● What is required: Return all of the data exactly as written, without the pictures.
╔══
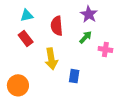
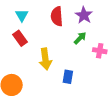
cyan triangle: (27, 16) -> (22, 15), turned -48
red semicircle: (57, 26) -> (57, 16), moved

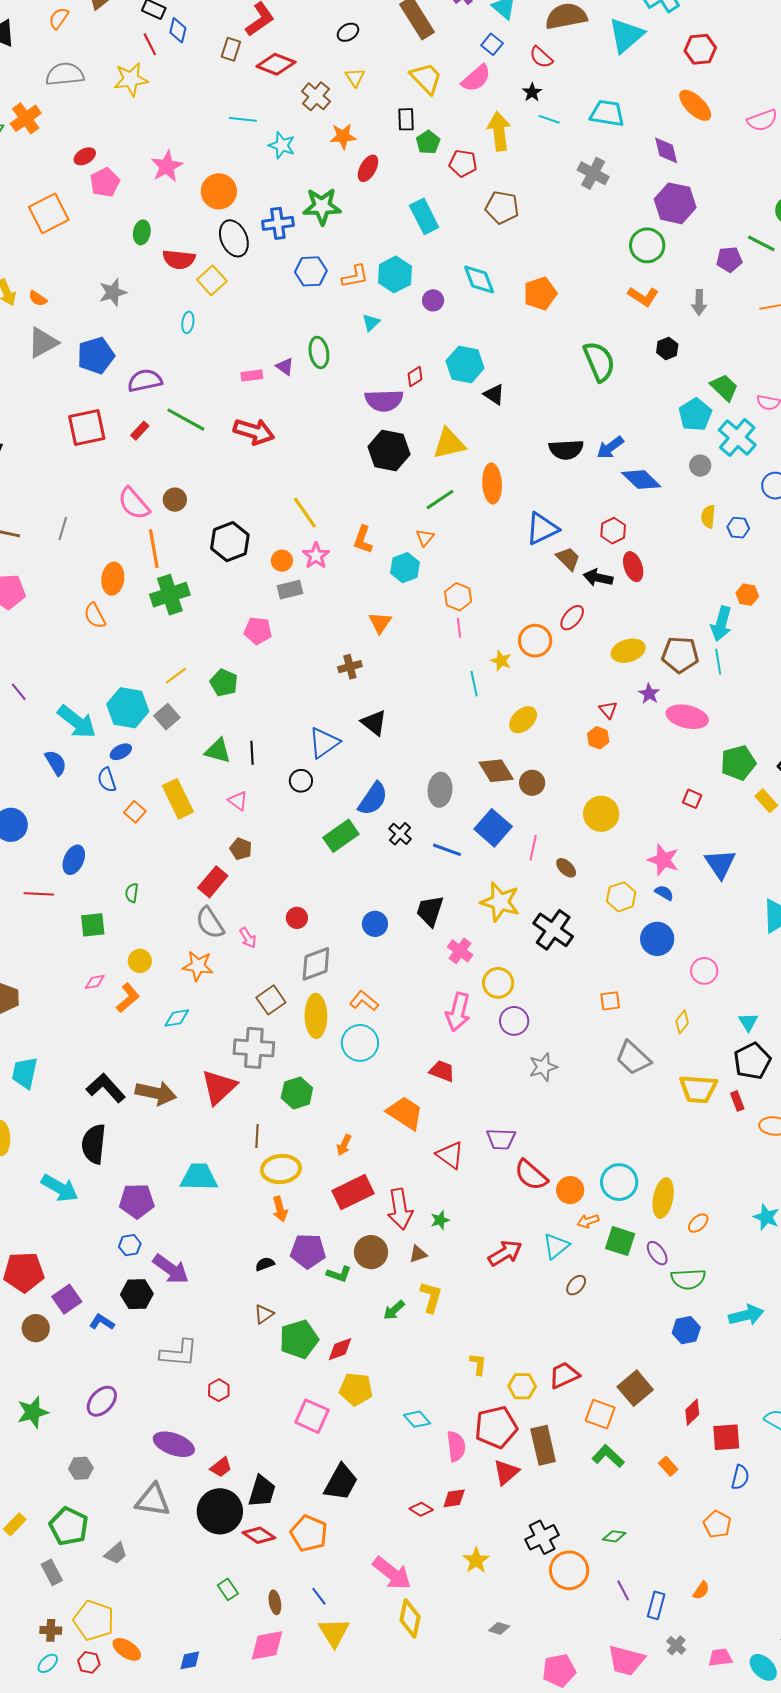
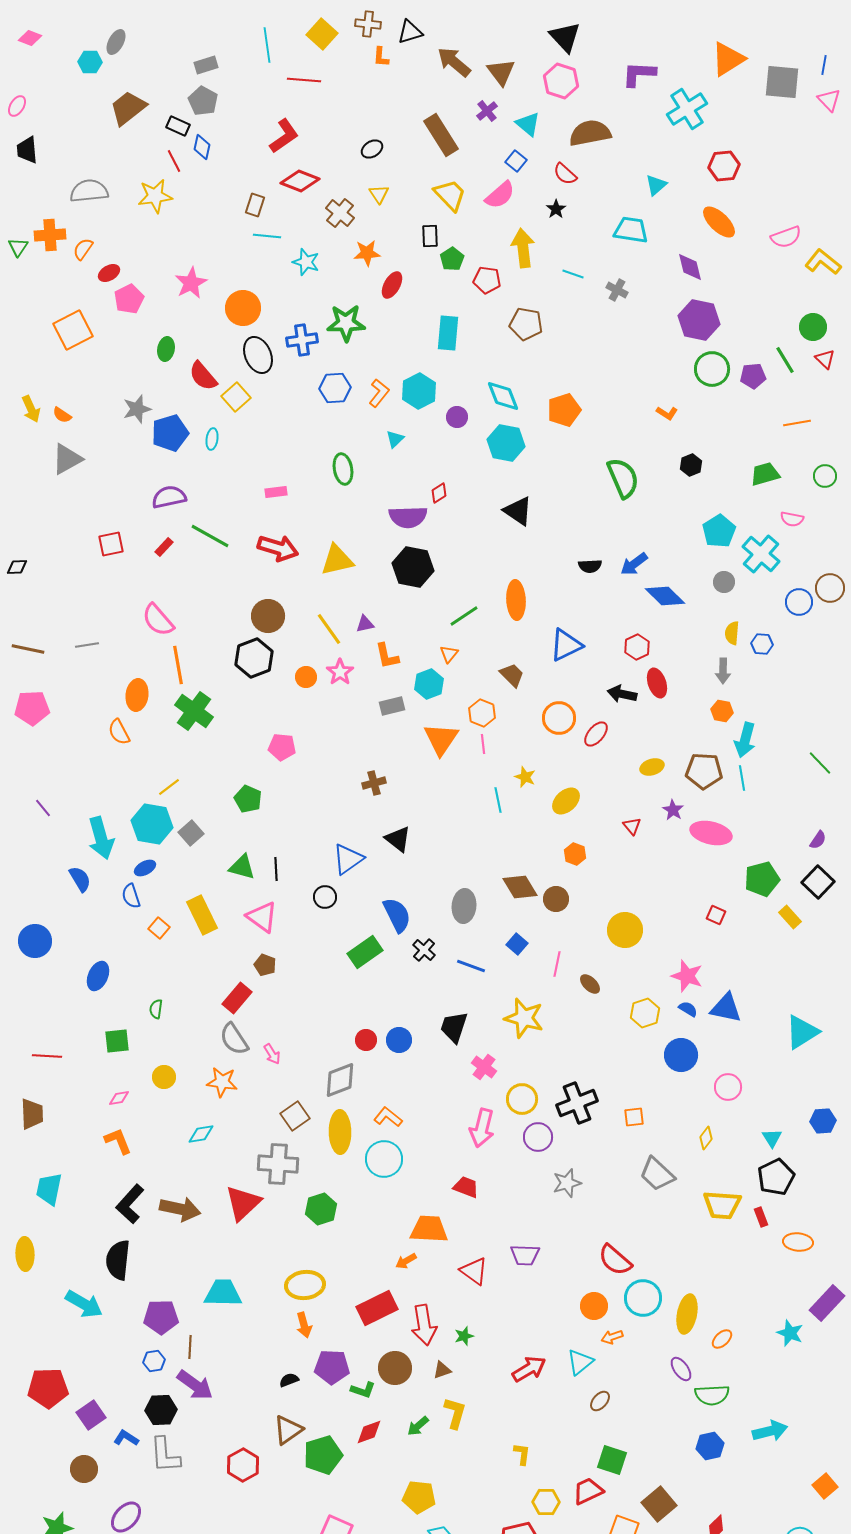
orange semicircle: (59, 18) -> (83, 249), moved
cyan triangle: (626, 35) -> (656, 185), moved, size x0.6
brown rectangle: (231, 49) -> (255, 205), moved
orange cross: (26, 118) -> (50, 235), turned 32
cyan line: (549, 119) -> (573, 274), moved
gray cross: (593, 173) -> (617, 290), size x0.7
cyan rectangle: (424, 216) -> (448, 333), turned 32
green line: (761, 243) -> (785, 360), turned 32
green circle: (647, 245) -> (712, 369), moved
red semicircle: (179, 259) -> (203, 376), turned 44
orange L-shape: (355, 276) -> (379, 393), turned -40
orange L-shape: (643, 296) -> (667, 413), size x0.7
gray arrow: (699, 302) -> (723, 671), moved
blue pentagon: (96, 355) -> (170, 433), moved
cyan hexagon: (465, 364) -> (506, 443), moved
purple triangle: (285, 366) -> (365, 624), moved, turned -48
green trapezoid: (724, 387) -> (765, 474), moved, turned -60
black triangle: (494, 394) -> (518, 511), size x1.4
red square: (87, 428) -> (111, 544), size x0.7
yellow triangle: (449, 444) -> (337, 560), moved
black semicircle: (566, 450) -> (590, 566), size x0.7
brown circle: (175, 500) -> (268, 616), moved, size x1.4
gray line: (63, 529) -> (87, 645), turned 65
orange L-shape: (363, 540) -> (387, 656), turned -32
brown trapezoid: (568, 559) -> (512, 675), moved
gray rectangle: (290, 590) -> (392, 706), moved
green cross: (170, 595) -> (194, 711), turned -36
orange hexagon: (747, 595) -> (722, 711), moved
orange triangle: (380, 623) -> (441, 739), moved, size x1.5
orange circle: (535, 641) -> (559, 718), moved
yellow ellipse: (628, 651) -> (652, 767), size x0.7
yellow line: (176, 676) -> (169, 787), moved
yellow ellipse: (523, 720) -> (566, 801), moved
cyan arrow: (77, 722) -> (101, 838), turned 36
orange hexagon: (598, 738) -> (575, 854), moved
blue semicircle: (373, 799) -> (397, 915), turned -60
pink triangle: (238, 801) -> (262, 917), size x1.6
blue square: (493, 828) -> (517, 944), size x0.6
blue triangle: (720, 864) -> (726, 1008), moved, turned -44
red line: (39, 894) -> (47, 1056), moved
red circle: (297, 918) -> (366, 1040), moved
black cross: (553, 930) -> (577, 1103), moved, turned 33
orange L-shape: (128, 998) -> (118, 1141), moved, turned -72
black L-shape: (106, 1088) -> (130, 1204), turned -96
orange trapezoid: (405, 1113) -> (429, 1229), turned -30
brown line: (257, 1136) -> (190, 1347), moved
orange arrow: (344, 1145) -> (406, 1261), moved, turned 35
red semicircle: (531, 1175) -> (615, 1260), moved
green square: (620, 1241) -> (612, 1460), moved
brown triangle: (264, 1314) -> (288, 1430), size x1.5
brown circle: (36, 1328) -> (84, 1469), moved
red diamond: (340, 1349) -> (369, 1432), moved
gray L-shape: (179, 1353) -> (165, 1455), moved, turned 81
yellow L-shape: (478, 1364) -> (522, 1454), moved
yellow pentagon: (356, 1389) -> (419, 1497), moved
red hexagon: (219, 1390) -> (243, 1465), moved, size x1.5

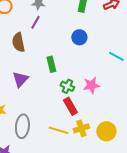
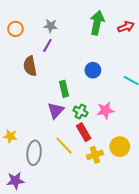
blue circle: (79, 37) -> (93, 70), moved
purple triangle: (20, 79) -> (56, 110), moved
yellow line: (58, 130) -> (64, 146), moved, turned 30
yellow circle: (106, 131) -> (120, 147), moved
╚══
● Output below:
cyan triangle: (27, 16) -> (22, 15), turned -48
red semicircle: (57, 26) -> (57, 16), moved

orange semicircle: (59, 18) -> (83, 249), moved
cyan triangle: (626, 35) -> (656, 185), moved, size x0.6
brown rectangle: (231, 49) -> (255, 205), moved
orange cross: (26, 118) -> (50, 235), turned 32
cyan line: (549, 119) -> (573, 274), moved
gray cross: (593, 173) -> (617, 290), size x0.7
cyan rectangle: (424, 216) -> (448, 333), turned 32
green line: (761, 243) -> (785, 360), turned 32
green circle: (647, 245) -> (712, 369), moved
red semicircle: (179, 259) -> (203, 376), turned 44
orange L-shape: (355, 276) -> (379, 393), turned -40
orange L-shape: (643, 296) -> (667, 413), size x0.7
gray arrow: (699, 302) -> (723, 671), moved
blue pentagon: (96, 355) -> (170, 433), moved
cyan hexagon: (465, 364) -> (506, 443), moved
purple triangle: (285, 366) -> (365, 624), moved, turned -48
green trapezoid: (724, 387) -> (765, 474), moved, turned -60
black triangle: (494, 394) -> (518, 511), size x1.4
red square: (87, 428) -> (111, 544), size x0.7
yellow triangle: (449, 444) -> (337, 560), moved
black semicircle: (566, 450) -> (590, 566), size x0.7
brown circle: (175, 500) -> (268, 616), moved, size x1.4
gray line: (63, 529) -> (87, 645), turned 65
orange L-shape: (363, 540) -> (387, 656), turned -32
brown trapezoid: (568, 559) -> (512, 675), moved
gray rectangle: (290, 590) -> (392, 706), moved
green cross: (170, 595) -> (194, 711), turned -36
orange hexagon: (747, 595) -> (722, 711), moved
orange triangle: (380, 623) -> (441, 739), moved, size x1.5
orange circle: (535, 641) -> (559, 718), moved
yellow ellipse: (628, 651) -> (652, 767), size x0.7
yellow line: (176, 676) -> (169, 787), moved
yellow ellipse: (523, 720) -> (566, 801), moved
cyan arrow: (77, 722) -> (101, 838), turned 36
orange hexagon: (598, 738) -> (575, 854), moved
blue semicircle: (373, 799) -> (397, 915), turned -60
pink triangle: (238, 801) -> (262, 917), size x1.6
blue square: (493, 828) -> (517, 944), size x0.6
blue triangle: (720, 864) -> (726, 1008), moved, turned -44
red line: (39, 894) -> (47, 1056), moved
red circle: (297, 918) -> (366, 1040), moved
black cross: (553, 930) -> (577, 1103), moved, turned 33
orange L-shape: (128, 998) -> (118, 1141), moved, turned -72
black L-shape: (106, 1088) -> (130, 1204), turned -96
orange trapezoid: (405, 1113) -> (429, 1229), turned -30
brown line: (257, 1136) -> (190, 1347), moved
orange arrow: (344, 1145) -> (406, 1261), moved, turned 35
red semicircle: (531, 1175) -> (615, 1260), moved
green square: (620, 1241) -> (612, 1460), moved
brown triangle: (264, 1314) -> (288, 1430), size x1.5
brown circle: (36, 1328) -> (84, 1469), moved
red diamond: (340, 1349) -> (369, 1432), moved
gray L-shape: (179, 1353) -> (165, 1455), moved, turned 81
yellow L-shape: (478, 1364) -> (522, 1454), moved
yellow pentagon: (356, 1389) -> (419, 1497), moved
red hexagon: (219, 1390) -> (243, 1465), moved, size x1.5

blue circle: (79, 37) -> (93, 70), moved
purple triangle: (20, 79) -> (56, 110), moved
yellow line: (58, 130) -> (64, 146), moved, turned 30
yellow circle: (106, 131) -> (120, 147), moved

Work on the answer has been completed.